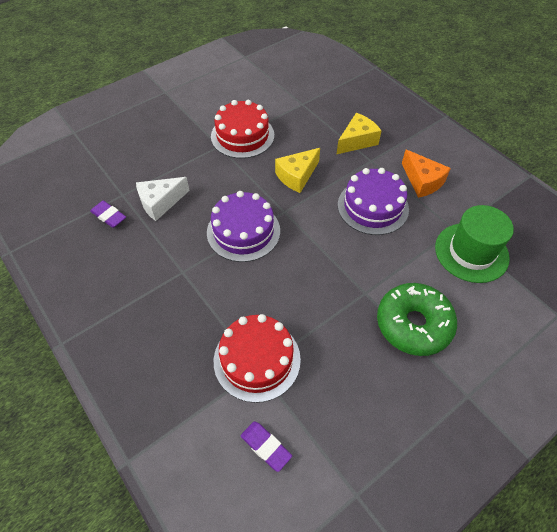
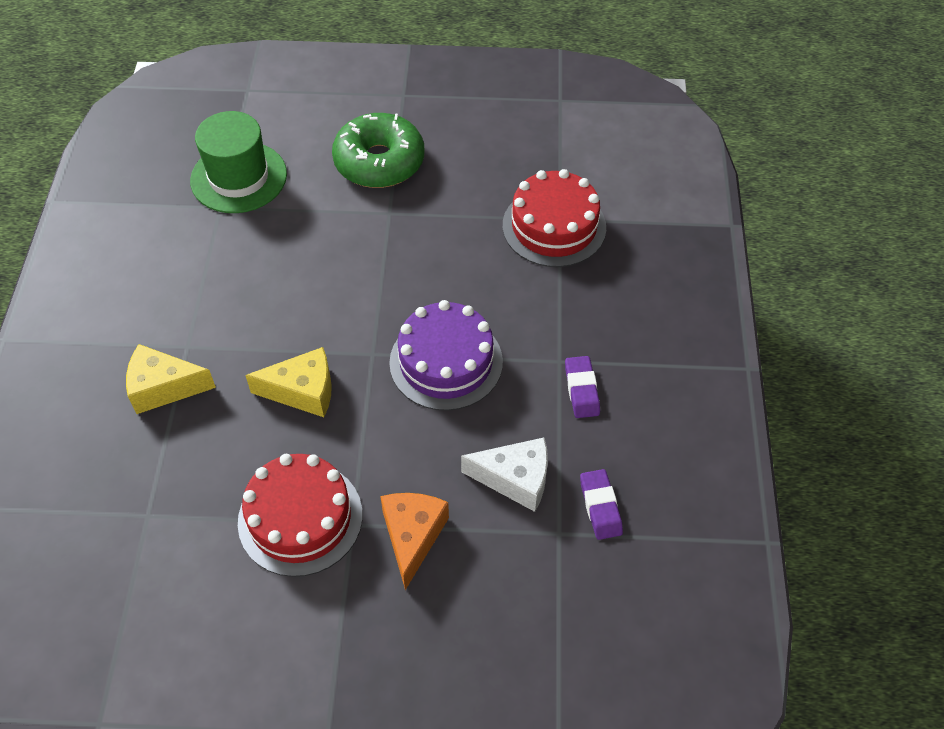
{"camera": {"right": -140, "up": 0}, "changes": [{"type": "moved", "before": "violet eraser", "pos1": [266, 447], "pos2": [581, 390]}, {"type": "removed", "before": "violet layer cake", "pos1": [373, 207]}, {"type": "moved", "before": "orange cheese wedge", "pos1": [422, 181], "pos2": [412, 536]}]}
---
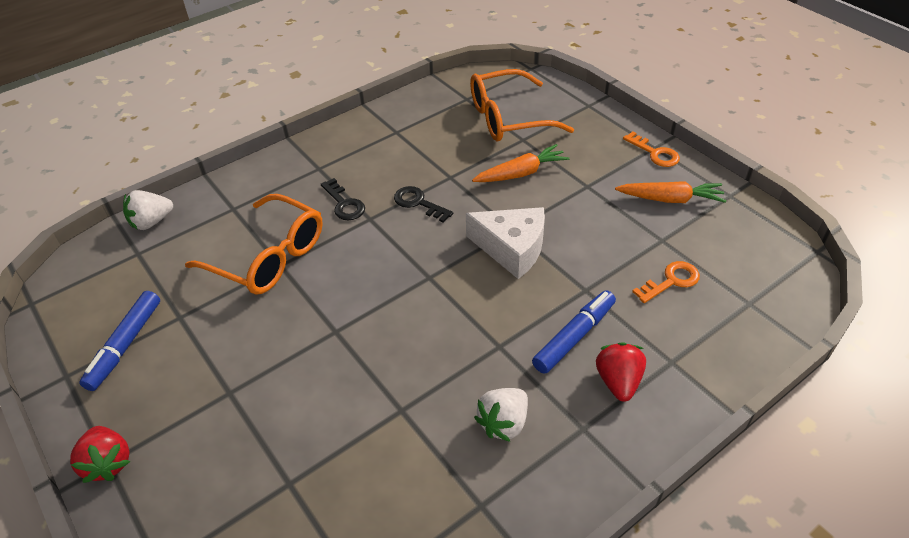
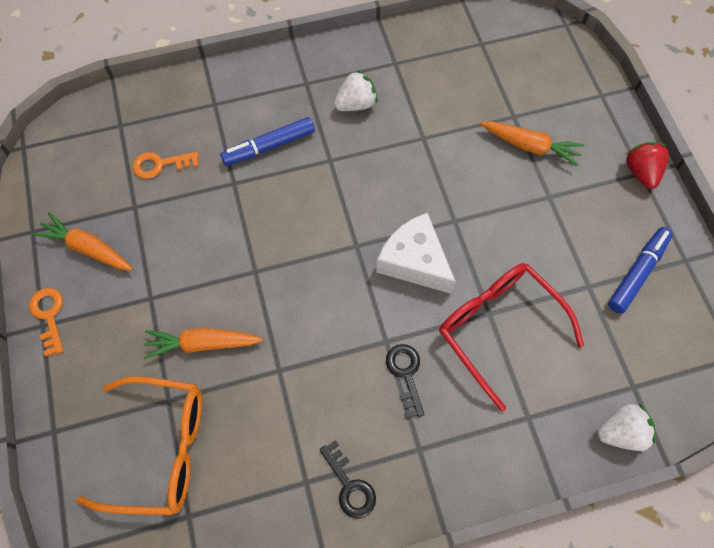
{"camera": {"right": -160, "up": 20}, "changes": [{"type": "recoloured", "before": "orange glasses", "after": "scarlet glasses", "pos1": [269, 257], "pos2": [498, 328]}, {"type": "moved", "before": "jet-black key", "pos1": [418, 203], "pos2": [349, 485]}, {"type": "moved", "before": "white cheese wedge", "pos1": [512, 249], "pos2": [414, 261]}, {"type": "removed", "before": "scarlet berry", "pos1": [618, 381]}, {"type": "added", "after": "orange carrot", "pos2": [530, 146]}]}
* * *
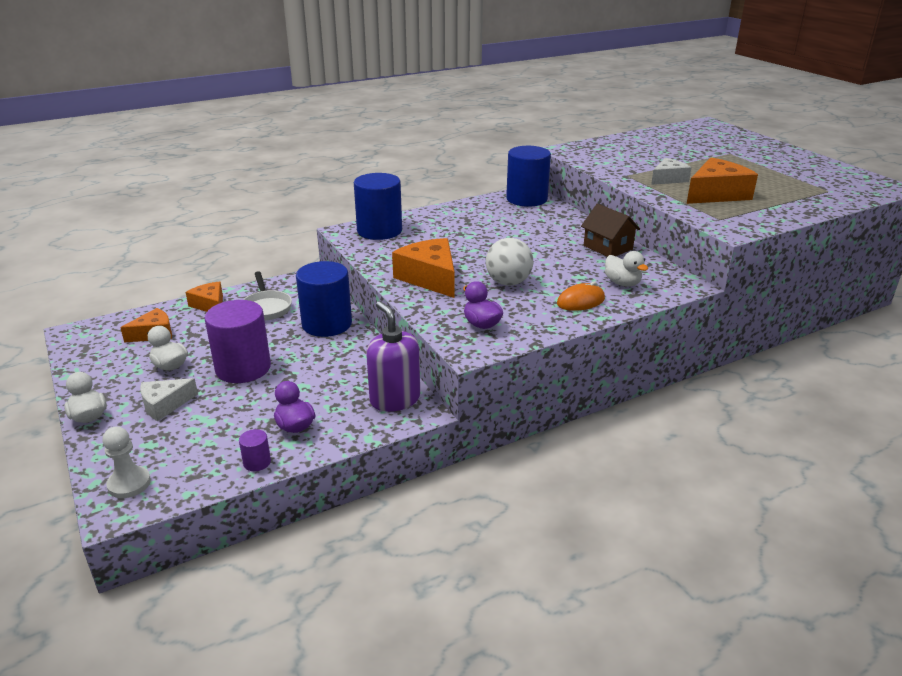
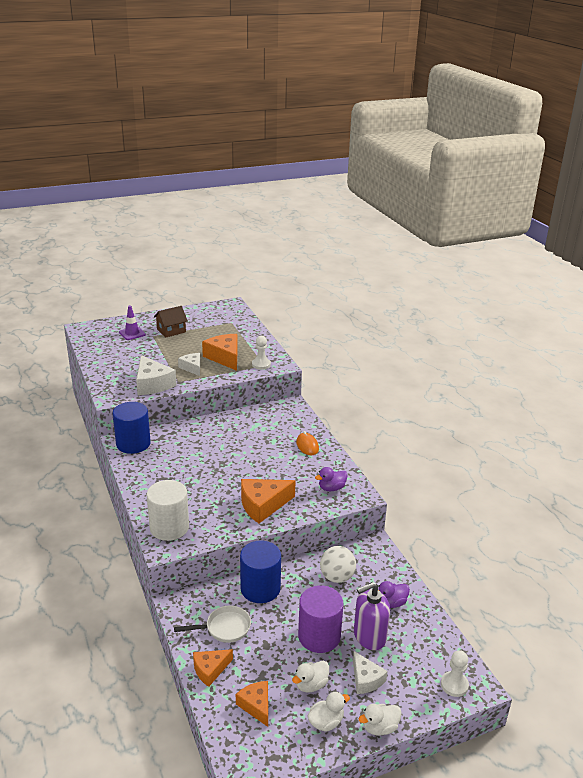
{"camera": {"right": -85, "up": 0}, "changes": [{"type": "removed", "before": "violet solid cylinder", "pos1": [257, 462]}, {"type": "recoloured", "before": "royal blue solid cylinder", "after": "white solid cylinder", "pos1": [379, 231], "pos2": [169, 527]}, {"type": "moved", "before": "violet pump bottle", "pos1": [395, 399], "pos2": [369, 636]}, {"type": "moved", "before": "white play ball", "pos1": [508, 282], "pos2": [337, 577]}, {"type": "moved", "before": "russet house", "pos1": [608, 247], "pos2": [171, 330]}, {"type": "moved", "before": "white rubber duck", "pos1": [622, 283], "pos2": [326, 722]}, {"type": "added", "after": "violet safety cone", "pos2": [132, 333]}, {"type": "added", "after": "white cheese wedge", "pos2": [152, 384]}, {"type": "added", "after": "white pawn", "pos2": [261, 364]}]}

> [What the task asks] What belongs in the answer is each line from the listing above that contains "recoloured".

> [Task answer]
{"camera": {"right": -160, "up": 20}, "changes": [{"type": "recoloured", "before": "orange glasses", "after": "scarlet glasses", "pos1": [269, 257], "pos2": [498, 328]}, {"type": "moved", "before": "jet-black key", "pos1": [418, 203], "pos2": [349, 485]}, {"type": "moved", "before": "white cheese wedge", "pos1": [512, 249], "pos2": [414, 261]}, {"type": "removed", "before": "scarlet berry", "pos1": [618, 381]}, {"type": "added", "after": "orange carrot", "pos2": [530, 146]}]}
{"camera": {"right": -85, "up": 0}, "changes": [{"type": "removed", "before": "violet solid cylinder", "pos1": [257, 462]}, {"type": "recoloured", "before": "royal blue solid cylinder", "after": "white solid cylinder", "pos1": [379, 231], "pos2": [169, 527]}, {"type": "moved", "before": "violet pump bottle", "pos1": [395, 399], "pos2": [369, 636]}, {"type": "moved", "before": "white play ball", "pos1": [508, 282], "pos2": [337, 577]}, {"type": "moved", "before": "russet house", "pos1": [608, 247], "pos2": [171, 330]}, {"type": "moved", "before": "white rubber duck", "pos1": [622, 283], "pos2": [326, 722]}, {"type": "added", "after": "violet safety cone", "pos2": [132, 333]}, {"type": "added", "after": "white cheese wedge", "pos2": [152, 384]}, {"type": "added", "after": "white pawn", "pos2": [261, 364]}]}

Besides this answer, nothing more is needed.